→ **What is needed**: Your task is to copy the lines of the data below from the line holding "(146, 463) = (154, 369): grey" through the line holding "(651, 314) = (875, 492): yellow", inclusive, exactly and with nothing added.

Colored object listings:
• • • • • • •

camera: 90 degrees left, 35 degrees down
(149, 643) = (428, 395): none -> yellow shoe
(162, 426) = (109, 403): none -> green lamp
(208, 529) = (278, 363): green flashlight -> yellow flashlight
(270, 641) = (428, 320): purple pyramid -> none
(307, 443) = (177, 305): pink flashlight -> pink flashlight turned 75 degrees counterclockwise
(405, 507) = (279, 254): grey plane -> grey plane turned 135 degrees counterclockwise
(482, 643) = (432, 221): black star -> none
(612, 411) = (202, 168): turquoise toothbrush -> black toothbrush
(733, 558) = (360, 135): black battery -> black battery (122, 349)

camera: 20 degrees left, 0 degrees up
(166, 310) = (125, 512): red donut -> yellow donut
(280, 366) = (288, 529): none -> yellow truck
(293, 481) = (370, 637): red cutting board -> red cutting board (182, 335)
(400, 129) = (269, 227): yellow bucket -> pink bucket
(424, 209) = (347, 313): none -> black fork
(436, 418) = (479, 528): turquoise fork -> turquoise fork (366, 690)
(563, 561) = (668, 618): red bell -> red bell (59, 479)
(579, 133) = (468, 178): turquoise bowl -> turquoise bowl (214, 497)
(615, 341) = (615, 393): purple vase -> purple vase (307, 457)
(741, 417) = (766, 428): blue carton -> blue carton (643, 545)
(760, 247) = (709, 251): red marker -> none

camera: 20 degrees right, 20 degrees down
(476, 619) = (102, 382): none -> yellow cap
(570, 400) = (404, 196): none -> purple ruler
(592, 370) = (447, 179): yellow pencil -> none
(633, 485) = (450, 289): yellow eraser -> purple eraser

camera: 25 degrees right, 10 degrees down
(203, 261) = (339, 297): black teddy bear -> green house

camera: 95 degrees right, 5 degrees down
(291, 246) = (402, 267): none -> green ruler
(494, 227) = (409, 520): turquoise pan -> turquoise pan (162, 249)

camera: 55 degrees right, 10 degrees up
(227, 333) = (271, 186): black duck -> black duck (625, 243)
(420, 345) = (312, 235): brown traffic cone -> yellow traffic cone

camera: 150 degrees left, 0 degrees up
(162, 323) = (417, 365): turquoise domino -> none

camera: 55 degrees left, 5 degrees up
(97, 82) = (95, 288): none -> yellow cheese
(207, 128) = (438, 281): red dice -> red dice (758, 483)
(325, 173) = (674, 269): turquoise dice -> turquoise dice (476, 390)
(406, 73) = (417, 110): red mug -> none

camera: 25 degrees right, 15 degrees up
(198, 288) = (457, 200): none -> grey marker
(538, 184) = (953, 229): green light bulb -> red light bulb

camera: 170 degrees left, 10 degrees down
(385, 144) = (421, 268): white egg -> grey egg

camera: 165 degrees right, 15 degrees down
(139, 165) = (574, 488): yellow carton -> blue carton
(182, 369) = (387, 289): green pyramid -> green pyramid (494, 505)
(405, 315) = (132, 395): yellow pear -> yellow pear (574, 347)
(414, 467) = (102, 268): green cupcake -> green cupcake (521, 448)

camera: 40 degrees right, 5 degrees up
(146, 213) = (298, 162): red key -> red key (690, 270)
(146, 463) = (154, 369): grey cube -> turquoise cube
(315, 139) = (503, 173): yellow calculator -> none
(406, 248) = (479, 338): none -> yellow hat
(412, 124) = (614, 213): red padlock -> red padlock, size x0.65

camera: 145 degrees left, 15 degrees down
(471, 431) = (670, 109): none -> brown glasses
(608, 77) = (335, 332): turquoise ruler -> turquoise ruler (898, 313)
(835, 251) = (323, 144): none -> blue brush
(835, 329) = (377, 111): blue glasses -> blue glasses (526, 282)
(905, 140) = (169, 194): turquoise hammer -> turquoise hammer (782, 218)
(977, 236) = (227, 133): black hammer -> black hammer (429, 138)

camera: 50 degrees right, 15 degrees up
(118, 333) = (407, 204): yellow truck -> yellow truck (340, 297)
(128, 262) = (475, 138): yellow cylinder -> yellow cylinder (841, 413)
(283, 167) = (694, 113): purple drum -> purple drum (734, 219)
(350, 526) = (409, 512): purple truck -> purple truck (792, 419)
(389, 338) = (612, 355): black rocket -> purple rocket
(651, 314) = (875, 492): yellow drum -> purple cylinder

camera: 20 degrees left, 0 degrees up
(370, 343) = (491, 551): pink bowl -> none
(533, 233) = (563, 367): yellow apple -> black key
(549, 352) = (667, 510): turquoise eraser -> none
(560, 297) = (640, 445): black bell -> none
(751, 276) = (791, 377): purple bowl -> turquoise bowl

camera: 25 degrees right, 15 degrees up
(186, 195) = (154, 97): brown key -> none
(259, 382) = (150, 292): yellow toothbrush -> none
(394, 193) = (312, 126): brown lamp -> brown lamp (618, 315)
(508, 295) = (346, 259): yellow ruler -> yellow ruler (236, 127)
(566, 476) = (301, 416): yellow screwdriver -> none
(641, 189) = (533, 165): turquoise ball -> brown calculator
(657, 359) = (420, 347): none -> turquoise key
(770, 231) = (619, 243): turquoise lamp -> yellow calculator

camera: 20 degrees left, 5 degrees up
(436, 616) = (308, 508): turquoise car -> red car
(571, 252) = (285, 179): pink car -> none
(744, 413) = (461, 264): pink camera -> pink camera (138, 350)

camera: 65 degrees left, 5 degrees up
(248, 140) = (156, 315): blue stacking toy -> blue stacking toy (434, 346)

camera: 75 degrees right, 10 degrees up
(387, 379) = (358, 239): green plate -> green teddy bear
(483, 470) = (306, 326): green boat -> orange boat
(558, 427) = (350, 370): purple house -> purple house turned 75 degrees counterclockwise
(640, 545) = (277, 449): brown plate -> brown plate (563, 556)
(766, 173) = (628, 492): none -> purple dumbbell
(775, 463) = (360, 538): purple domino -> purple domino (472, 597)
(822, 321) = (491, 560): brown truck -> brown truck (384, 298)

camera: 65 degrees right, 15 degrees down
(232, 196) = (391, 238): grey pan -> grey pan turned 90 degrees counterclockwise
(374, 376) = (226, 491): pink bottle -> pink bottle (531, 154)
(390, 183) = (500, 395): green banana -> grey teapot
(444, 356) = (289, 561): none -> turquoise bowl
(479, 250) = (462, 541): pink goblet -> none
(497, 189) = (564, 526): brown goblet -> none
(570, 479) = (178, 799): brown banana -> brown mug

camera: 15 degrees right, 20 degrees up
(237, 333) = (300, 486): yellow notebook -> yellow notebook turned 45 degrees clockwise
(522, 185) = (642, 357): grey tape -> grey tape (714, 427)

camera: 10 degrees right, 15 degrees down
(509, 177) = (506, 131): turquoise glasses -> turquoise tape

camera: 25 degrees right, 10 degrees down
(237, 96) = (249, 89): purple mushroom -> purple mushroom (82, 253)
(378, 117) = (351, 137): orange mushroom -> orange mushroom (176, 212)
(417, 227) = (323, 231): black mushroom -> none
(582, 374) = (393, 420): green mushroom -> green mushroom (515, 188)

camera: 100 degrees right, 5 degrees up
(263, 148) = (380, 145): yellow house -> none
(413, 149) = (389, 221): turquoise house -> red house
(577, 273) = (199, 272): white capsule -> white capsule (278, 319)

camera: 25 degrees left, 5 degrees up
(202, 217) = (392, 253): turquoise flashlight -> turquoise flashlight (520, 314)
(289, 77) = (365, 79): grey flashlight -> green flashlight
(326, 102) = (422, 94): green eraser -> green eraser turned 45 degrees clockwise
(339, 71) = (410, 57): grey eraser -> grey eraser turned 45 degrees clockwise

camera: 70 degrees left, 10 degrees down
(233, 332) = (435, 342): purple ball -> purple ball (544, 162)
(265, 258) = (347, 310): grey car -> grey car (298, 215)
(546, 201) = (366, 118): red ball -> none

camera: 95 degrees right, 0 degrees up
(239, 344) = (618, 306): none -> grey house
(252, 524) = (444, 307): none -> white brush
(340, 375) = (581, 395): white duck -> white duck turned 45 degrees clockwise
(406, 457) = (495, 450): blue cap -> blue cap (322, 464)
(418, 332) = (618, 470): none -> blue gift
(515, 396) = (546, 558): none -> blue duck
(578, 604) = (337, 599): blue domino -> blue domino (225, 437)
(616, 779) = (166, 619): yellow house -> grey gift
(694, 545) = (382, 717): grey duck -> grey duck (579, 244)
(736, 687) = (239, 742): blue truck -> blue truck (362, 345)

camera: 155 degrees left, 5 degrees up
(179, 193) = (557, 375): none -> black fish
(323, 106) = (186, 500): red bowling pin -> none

• • • • • • •

→ **Written answer**:
(146, 463) = (154, 369): grey cube -> turquoise cube
(315, 139) = (503, 173): yellow calculator -> none
(406, 248) = (479, 338): none -> yellow hat
(412, 124) = (614, 213): red padlock -> red padlock, size x0.65

camera: 145 degrees left, 15 degrees down
(471, 431) = (670, 109): none -> brown glasses
(608, 77) = (335, 332): turquoise ruler -> turquoise ruler (898, 313)
(835, 251) = (323, 144): none -> blue brush
(835, 329) = (377, 111): blue glasses -> blue glasses (526, 282)
(905, 140) = (169, 194): turquoise hammer -> turquoise hammer (782, 218)
(977, 236) = (227, 133): black hammer -> black hammer (429, 138)

camera: 50 degrees right, 15 degrees up
(118, 333) = (407, 204): yellow truck -> yellow truck (340, 297)
(128, 262) = (475, 138): yellow cylinder -> yellow cylinder (841, 413)
(283, 167) = (694, 113): purple drum -> purple drum (734, 219)
(350, 526) = (409, 512): purple truck -> purple truck (792, 419)
(389, 338) = (612, 355): black rocket -> purple rocket
(651, 314) = (875, 492): yellow drum -> purple cylinder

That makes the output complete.